About this task:
Please repeat the line that has "J2 pin 3: N16 -> COM" and all lines after it, exactly as they appear, through the end of the entries.

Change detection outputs

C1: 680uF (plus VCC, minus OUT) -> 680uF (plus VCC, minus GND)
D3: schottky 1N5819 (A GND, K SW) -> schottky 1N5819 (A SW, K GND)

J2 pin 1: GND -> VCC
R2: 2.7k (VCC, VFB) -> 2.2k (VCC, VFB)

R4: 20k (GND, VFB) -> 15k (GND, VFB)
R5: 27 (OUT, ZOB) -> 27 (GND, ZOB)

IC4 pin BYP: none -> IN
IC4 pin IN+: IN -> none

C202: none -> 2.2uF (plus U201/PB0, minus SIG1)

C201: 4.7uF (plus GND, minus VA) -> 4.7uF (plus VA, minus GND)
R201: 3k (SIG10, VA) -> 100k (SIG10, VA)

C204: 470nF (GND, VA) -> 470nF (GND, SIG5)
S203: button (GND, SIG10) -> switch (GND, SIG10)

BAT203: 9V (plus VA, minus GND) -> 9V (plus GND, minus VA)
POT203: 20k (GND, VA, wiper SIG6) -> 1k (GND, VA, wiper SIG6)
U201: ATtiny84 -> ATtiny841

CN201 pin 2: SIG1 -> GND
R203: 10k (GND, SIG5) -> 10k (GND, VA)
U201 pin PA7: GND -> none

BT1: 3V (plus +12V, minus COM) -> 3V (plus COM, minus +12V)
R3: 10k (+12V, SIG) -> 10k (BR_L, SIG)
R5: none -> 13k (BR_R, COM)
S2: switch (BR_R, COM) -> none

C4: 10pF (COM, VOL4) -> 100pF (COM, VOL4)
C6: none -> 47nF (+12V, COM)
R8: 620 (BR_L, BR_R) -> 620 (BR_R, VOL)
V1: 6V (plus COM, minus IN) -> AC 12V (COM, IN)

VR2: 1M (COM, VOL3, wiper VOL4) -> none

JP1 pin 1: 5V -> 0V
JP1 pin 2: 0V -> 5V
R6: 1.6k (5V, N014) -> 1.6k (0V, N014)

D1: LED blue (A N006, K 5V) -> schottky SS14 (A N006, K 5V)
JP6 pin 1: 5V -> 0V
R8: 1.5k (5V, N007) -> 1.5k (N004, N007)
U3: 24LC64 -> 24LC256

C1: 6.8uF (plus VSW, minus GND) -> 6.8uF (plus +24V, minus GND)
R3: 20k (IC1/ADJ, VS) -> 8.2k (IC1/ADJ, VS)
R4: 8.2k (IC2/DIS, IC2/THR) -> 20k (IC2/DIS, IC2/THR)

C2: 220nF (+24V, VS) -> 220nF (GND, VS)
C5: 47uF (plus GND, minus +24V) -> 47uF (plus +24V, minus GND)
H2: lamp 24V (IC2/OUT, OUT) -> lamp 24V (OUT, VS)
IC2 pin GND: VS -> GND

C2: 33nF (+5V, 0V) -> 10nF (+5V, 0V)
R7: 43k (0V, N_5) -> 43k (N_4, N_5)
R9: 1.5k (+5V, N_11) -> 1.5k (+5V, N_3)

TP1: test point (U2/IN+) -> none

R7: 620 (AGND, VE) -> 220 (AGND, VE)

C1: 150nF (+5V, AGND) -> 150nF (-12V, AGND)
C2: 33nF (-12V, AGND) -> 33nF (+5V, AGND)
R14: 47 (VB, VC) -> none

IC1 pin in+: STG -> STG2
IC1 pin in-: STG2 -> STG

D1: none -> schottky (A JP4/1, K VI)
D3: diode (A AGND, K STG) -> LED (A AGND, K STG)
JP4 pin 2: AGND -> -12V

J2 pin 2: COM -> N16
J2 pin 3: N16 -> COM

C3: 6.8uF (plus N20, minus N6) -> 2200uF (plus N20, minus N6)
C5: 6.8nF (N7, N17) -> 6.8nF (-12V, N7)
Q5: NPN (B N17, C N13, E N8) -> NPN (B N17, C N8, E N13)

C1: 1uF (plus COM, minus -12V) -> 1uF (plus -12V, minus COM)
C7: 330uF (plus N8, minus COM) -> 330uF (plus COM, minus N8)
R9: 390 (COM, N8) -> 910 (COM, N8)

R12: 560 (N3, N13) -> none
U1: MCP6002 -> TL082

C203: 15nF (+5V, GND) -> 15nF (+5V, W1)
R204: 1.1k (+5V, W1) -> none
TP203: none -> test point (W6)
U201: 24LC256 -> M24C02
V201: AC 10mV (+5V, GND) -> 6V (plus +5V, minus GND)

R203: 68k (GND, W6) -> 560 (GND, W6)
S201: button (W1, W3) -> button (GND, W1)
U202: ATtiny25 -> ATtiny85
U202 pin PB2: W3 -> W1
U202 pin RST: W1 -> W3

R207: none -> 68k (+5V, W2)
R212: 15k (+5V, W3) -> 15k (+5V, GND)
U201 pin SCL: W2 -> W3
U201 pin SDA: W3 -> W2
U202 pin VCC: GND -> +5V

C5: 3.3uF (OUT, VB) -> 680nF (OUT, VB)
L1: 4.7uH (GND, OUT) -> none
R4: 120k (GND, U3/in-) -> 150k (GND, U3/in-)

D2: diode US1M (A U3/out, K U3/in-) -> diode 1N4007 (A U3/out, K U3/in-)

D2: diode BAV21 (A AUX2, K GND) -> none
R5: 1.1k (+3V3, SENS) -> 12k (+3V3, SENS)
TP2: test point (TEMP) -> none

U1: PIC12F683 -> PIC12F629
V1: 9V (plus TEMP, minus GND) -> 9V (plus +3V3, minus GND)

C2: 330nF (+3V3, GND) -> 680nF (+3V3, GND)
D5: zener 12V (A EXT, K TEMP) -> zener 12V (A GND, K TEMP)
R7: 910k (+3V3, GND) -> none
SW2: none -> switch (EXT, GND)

Solved exercise:
J2 pin 3: N16 -> COM

C3: 6.8uF (plus N20, minus N6) -> 2200uF (plus N20, minus N6)
C5: 6.8nF (N7, N17) -> 6.8nF (-12V, N7)
Q5: NPN (B N17, C N13, E N8) -> NPN (B N17, C N8, E N13)

C1: 1uF (plus COM, minus -12V) -> 1uF (plus -12V, minus COM)
C7: 330uF (plus N8, minus COM) -> 330uF (plus COM, minus N8)
R9: 390 (COM, N8) -> 910 (COM, N8)

R12: 560 (N3, N13) -> none
U1: MCP6002 -> TL082

C203: 15nF (+5V, GND) -> 15nF (+5V, W1)
R204: 1.1k (+5V, W1) -> none
TP203: none -> test point (W6)
U201: 24LC256 -> M24C02
V201: AC 10mV (+5V, GND) -> 6V (plus +5V, minus GND)

R203: 68k (GND, W6) -> 560 (GND, W6)
S201: button (W1, W3) -> button (GND, W1)
U202: ATtiny25 -> ATtiny85
U202 pin PB2: W3 -> W1
U202 pin RST: W1 -> W3

R207: none -> 68k (+5V, W2)
R212: 15k (+5V, W3) -> 15k (+5V, GND)
U201 pin SCL: W2 -> W3
U201 pin SDA: W3 -> W2
U202 pin VCC: GND -> +5V

C5: 3.3uF (OUT, VB) -> 680nF (OUT, VB)
L1: 4.7uH (GND, OUT) -> none
R4: 120k (GND, U3/in-) -> 150k (GND, U3/in-)

D2: diode US1M (A U3/out, K U3/in-) -> diode 1N4007 (A U3/out, K U3/in-)

D2: diode BAV21 (A AUX2, K GND) -> none
R5: 1.1k (+3V3, SENS) -> 12k (+3V3, SENS)
TP2: test point (TEMP) -> none

U1: PIC12F683 -> PIC12F629
V1: 9V (plus TEMP, minus GND) -> 9V (plus +3V3, minus GND)

C2: 330nF (+3V3, GND) -> 680nF (+3V3, GND)
D5: zener 12V (A EXT, K TEMP) -> zener 12V (A GND, K TEMP)
R7: 910k (+3V3, GND) -> none
SW2: none -> switch (EXT, GND)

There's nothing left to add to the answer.